→ INSTRUCTIONS FOR THE TASK: The reply should hold every record, copied exactly, and none of the pictures.
** DATA FOR THIS EXERCISE follows **
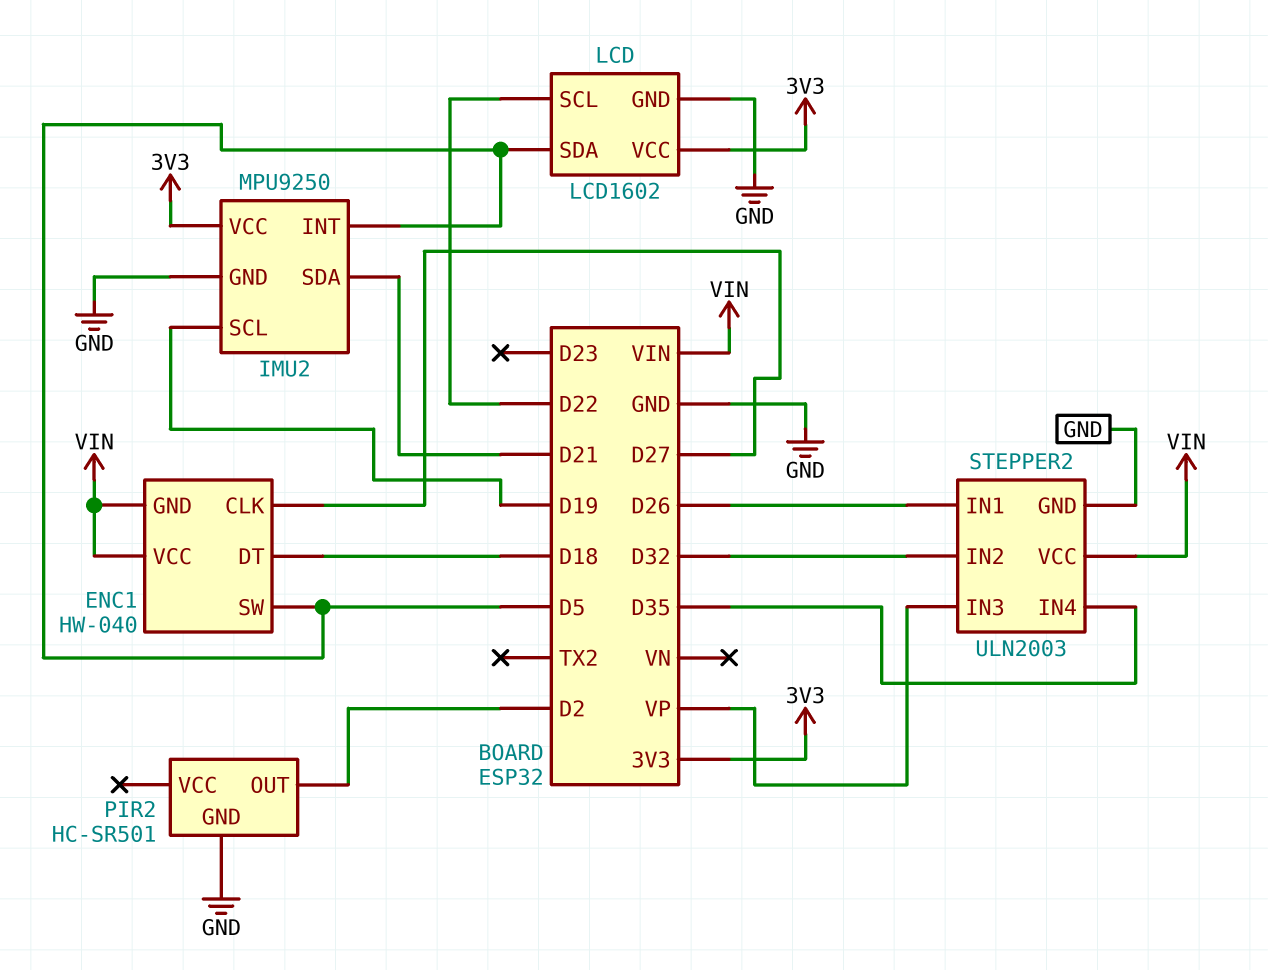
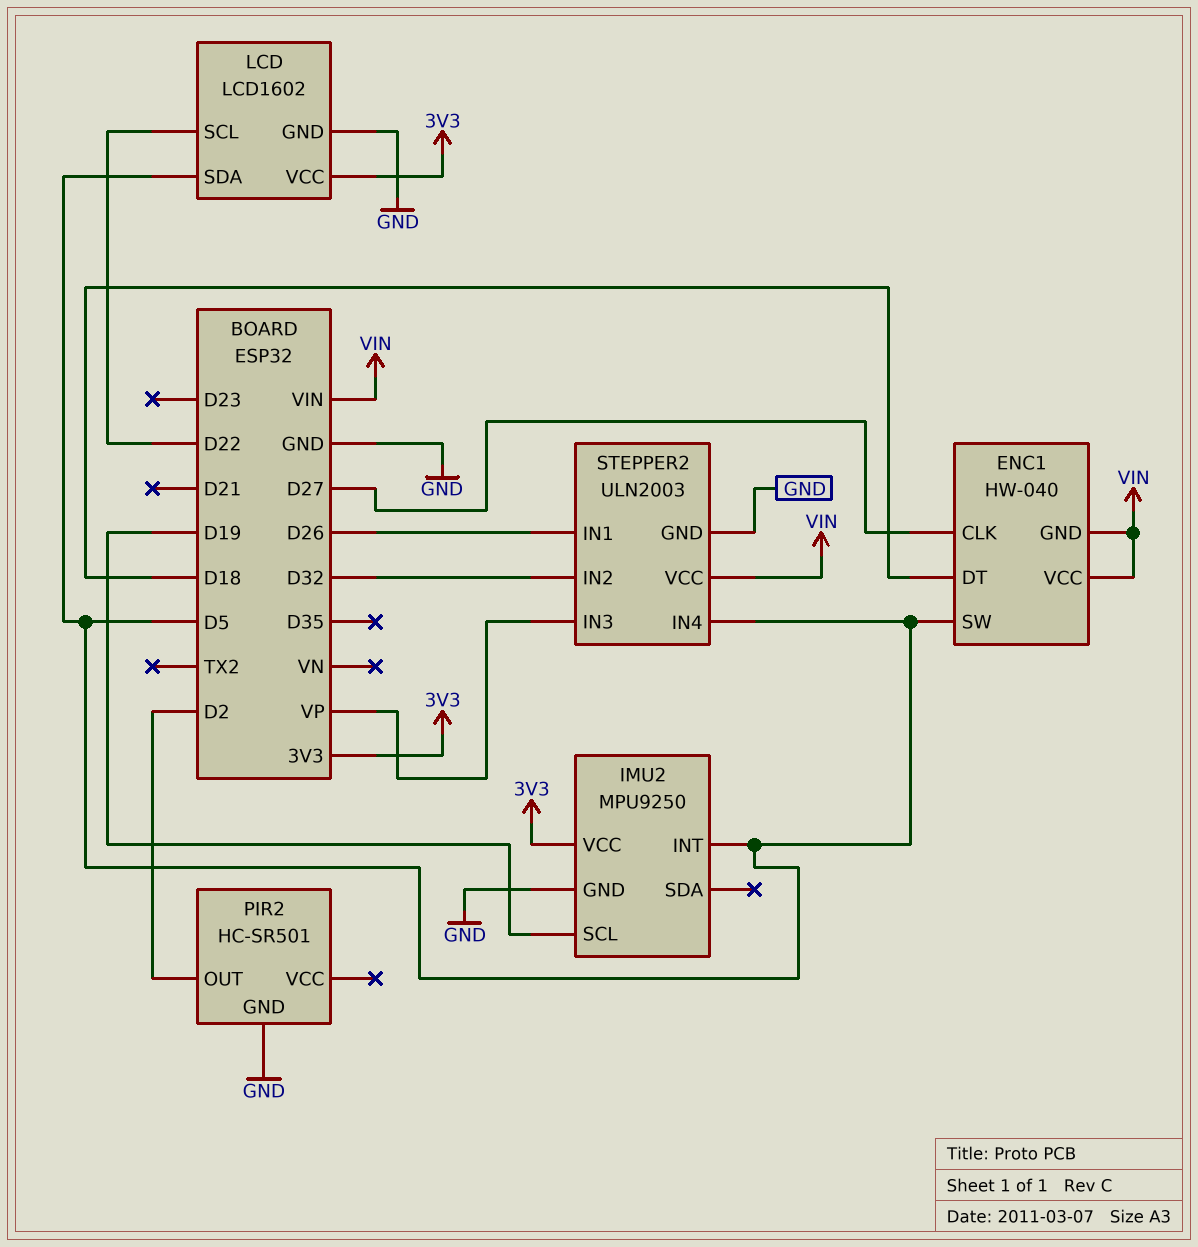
IMU2 pin SDA: D21 -> none
STEPPER2 pin IN4: D35 -> D5

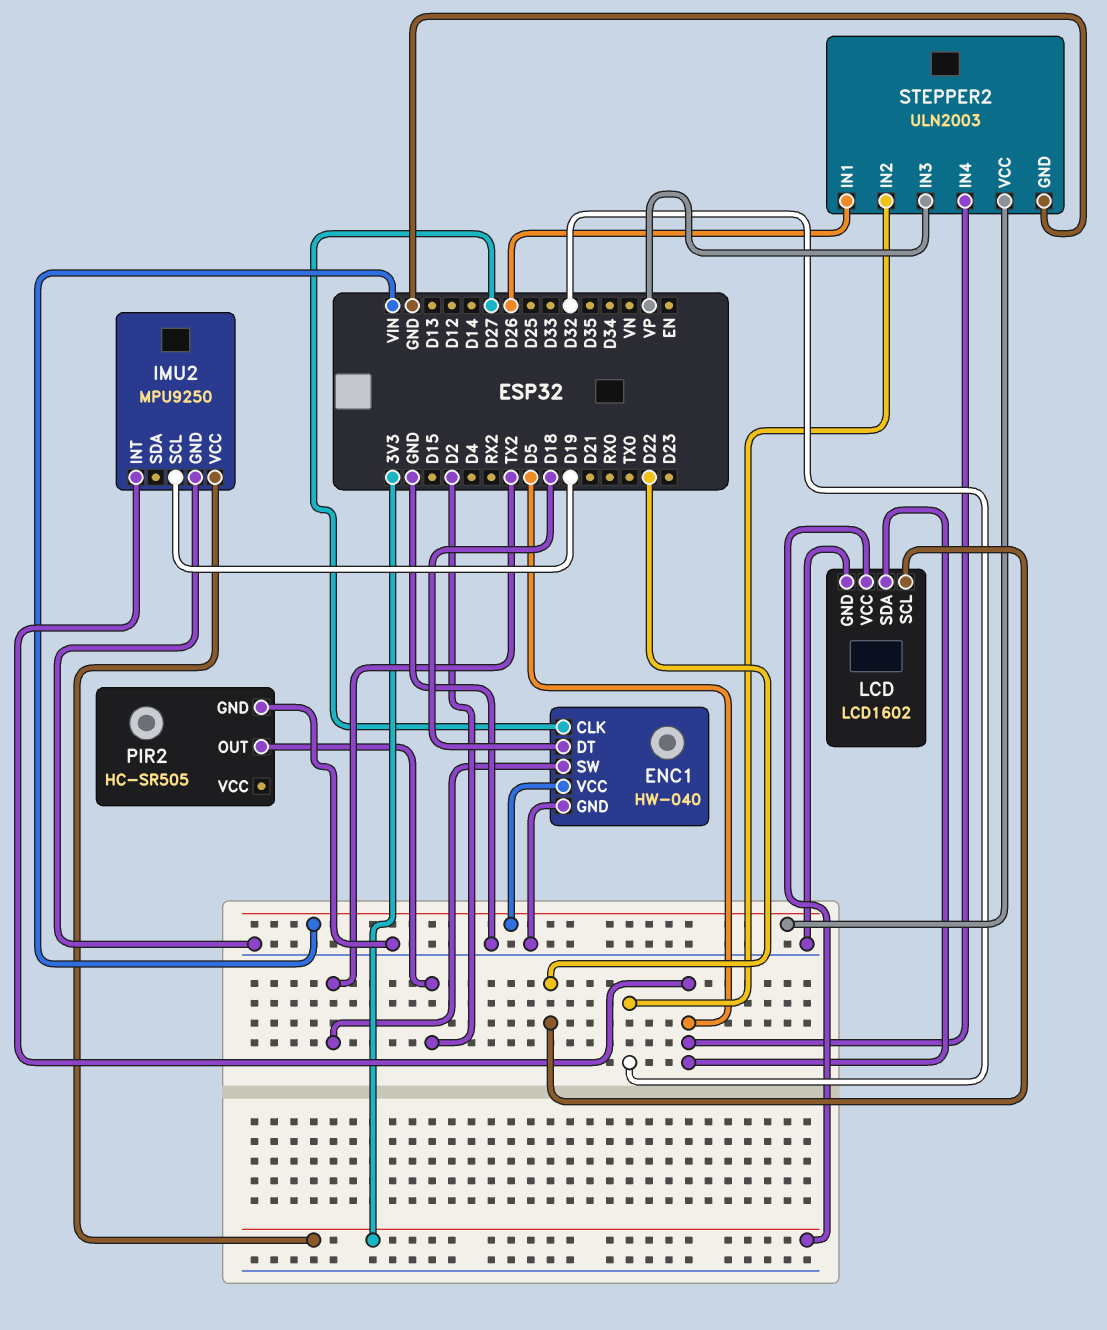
ENC1 pin GND: VIN -> GND
ENC1 pin SW: D5 -> TX2
PIR2: HC-SR501 -> HC-SR505

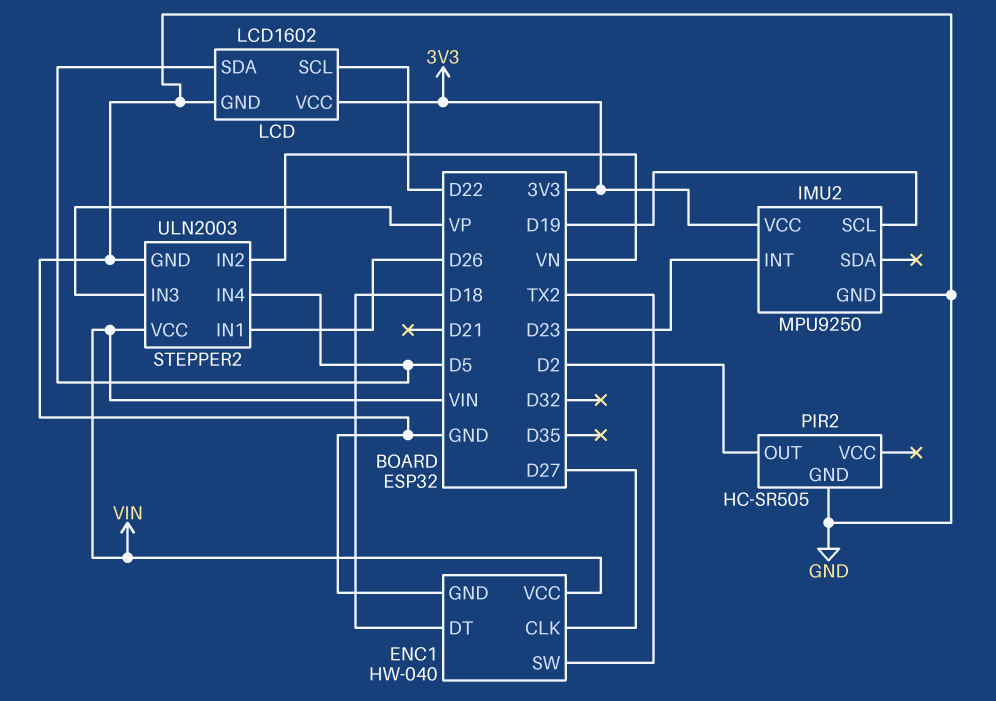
IMU2 pin INT: D5 -> D23
STEPPER2 pin IN2: D32 -> VN

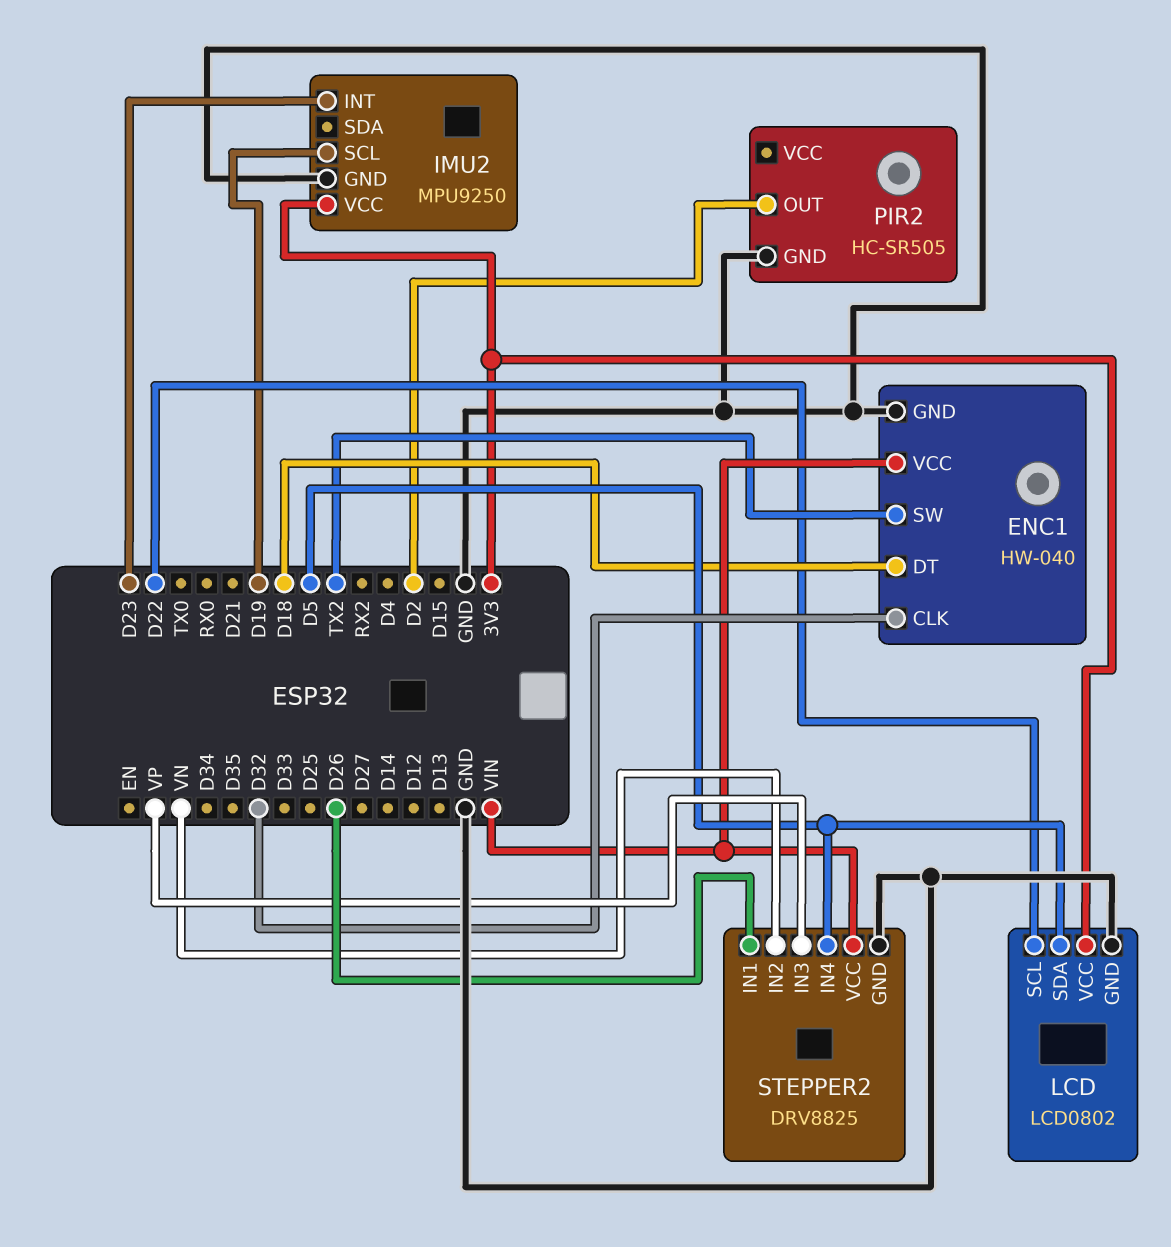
ENC1 pin CLK: D27 -> D32
LCD: LCD1602 -> LCD0802
STEPPER2: ULN2003 -> DRV8825

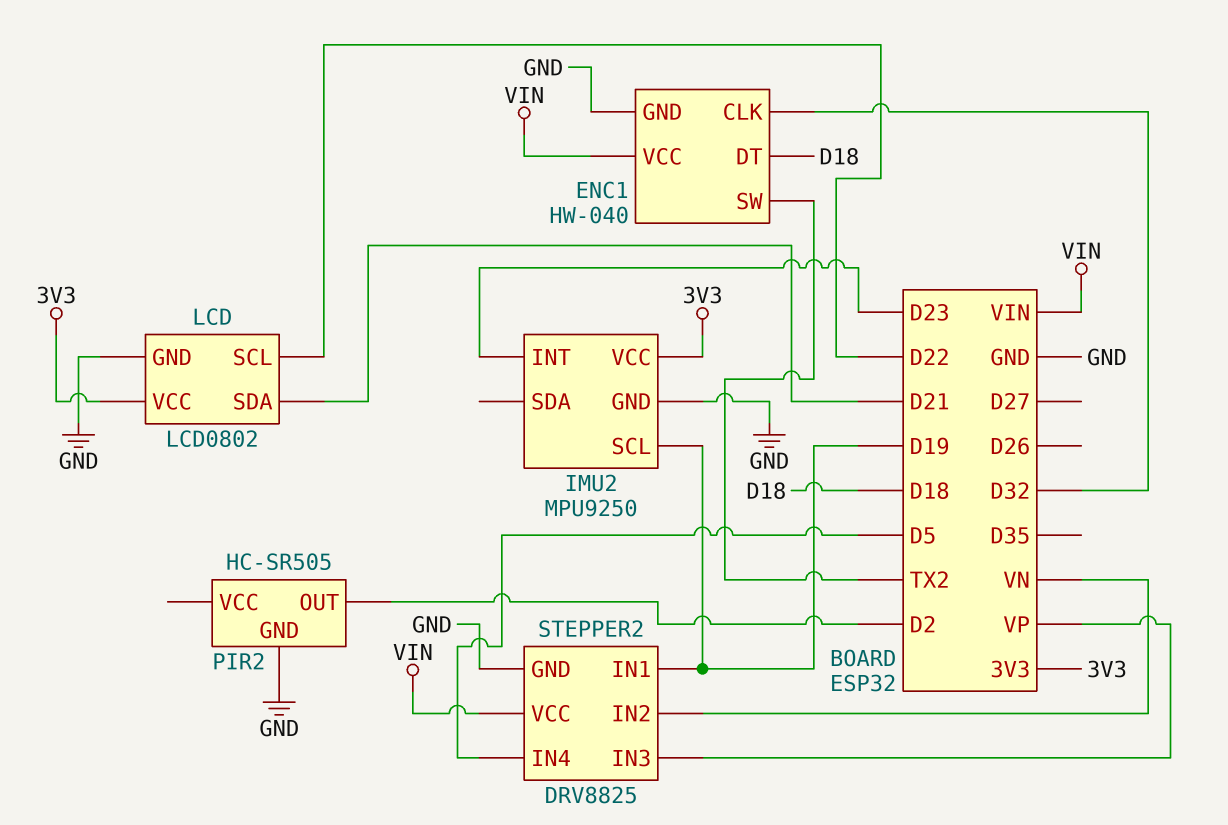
LCD pin SDA: D5 -> D21
STEPPER2 pin IN1: D26 -> D19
** End of DATA FOR THIS EXERCISE **
→ RESPONSE TO THIS TASK:
IMU2 pin SDA: D21 -> none
STEPPER2 pin IN4: D35 -> D5

ENC1 pin GND: VIN -> GND
ENC1 pin SW: D5 -> TX2
PIR2: HC-SR501 -> HC-SR505

IMU2 pin INT: D5 -> D23
STEPPER2 pin IN2: D32 -> VN

ENC1 pin CLK: D27 -> D32
LCD: LCD1602 -> LCD0802
STEPPER2: ULN2003 -> DRV8825

LCD pin SDA: D5 -> D21
STEPPER2 pin IN1: D26 -> D19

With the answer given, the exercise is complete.